┏━━

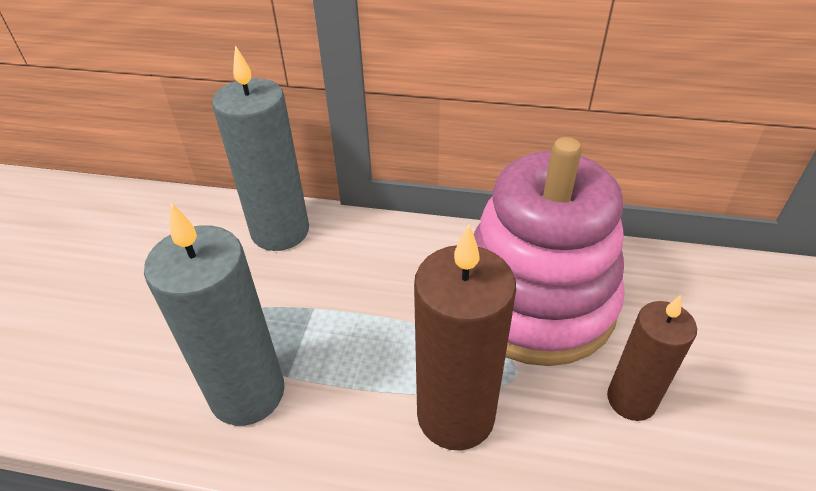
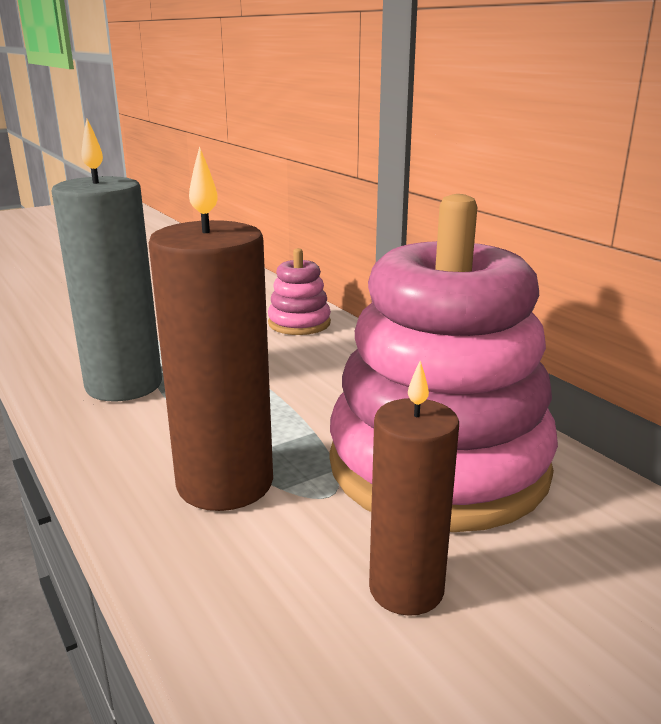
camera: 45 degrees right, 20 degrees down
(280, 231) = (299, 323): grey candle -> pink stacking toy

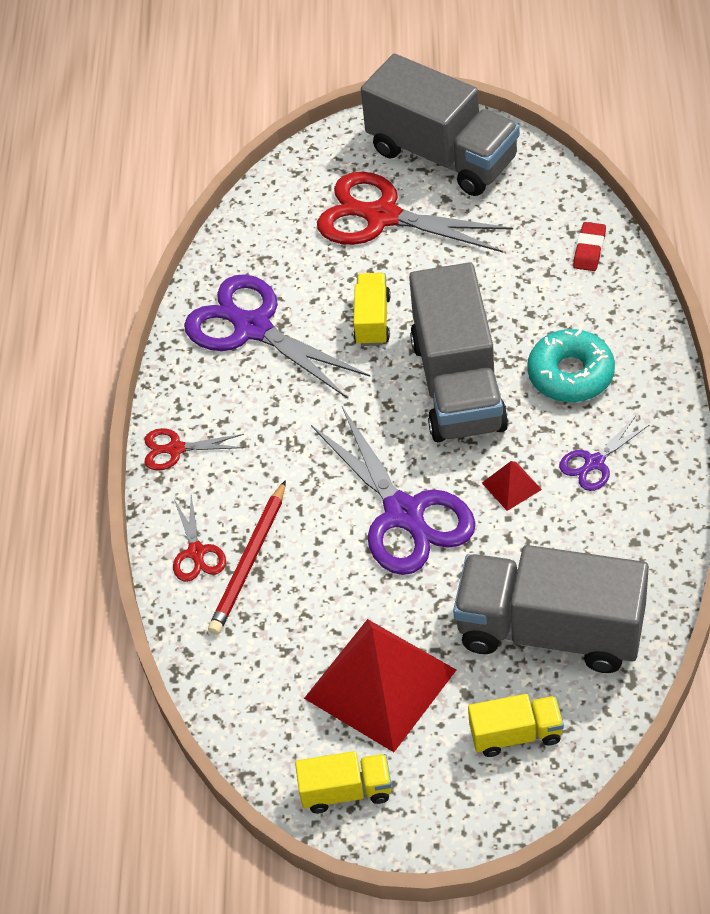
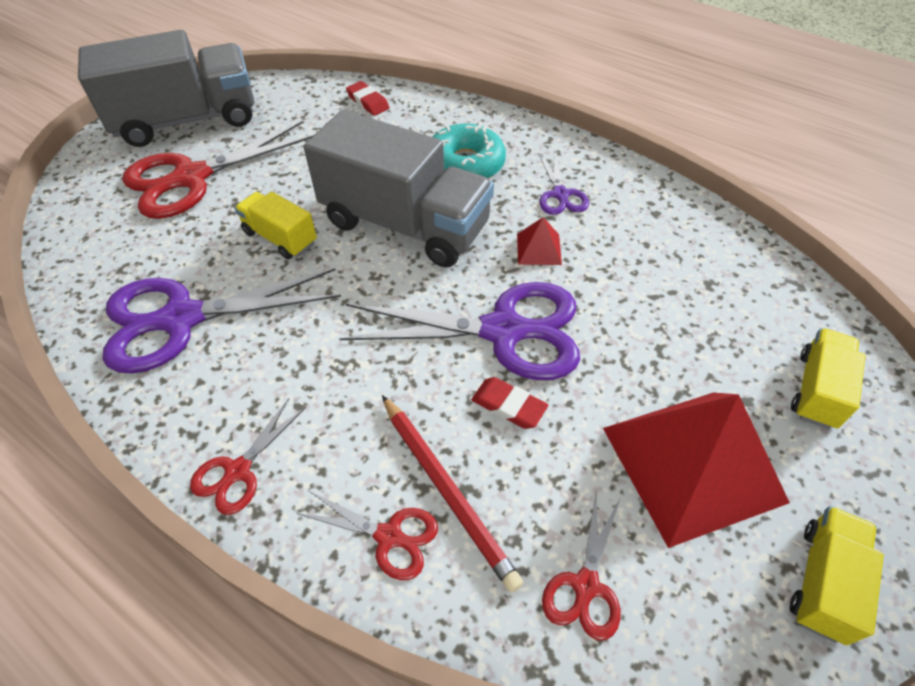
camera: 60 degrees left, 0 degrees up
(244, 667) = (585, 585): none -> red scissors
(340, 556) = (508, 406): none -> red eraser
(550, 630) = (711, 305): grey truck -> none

┗━━

Search the data for the string "none" and copy every line where it appears.

Solved exercise:
(244, 667) = (585, 585): none -> red scissors
(340, 556) = (508, 406): none -> red eraser
(550, 630) = (711, 305): grey truck -> none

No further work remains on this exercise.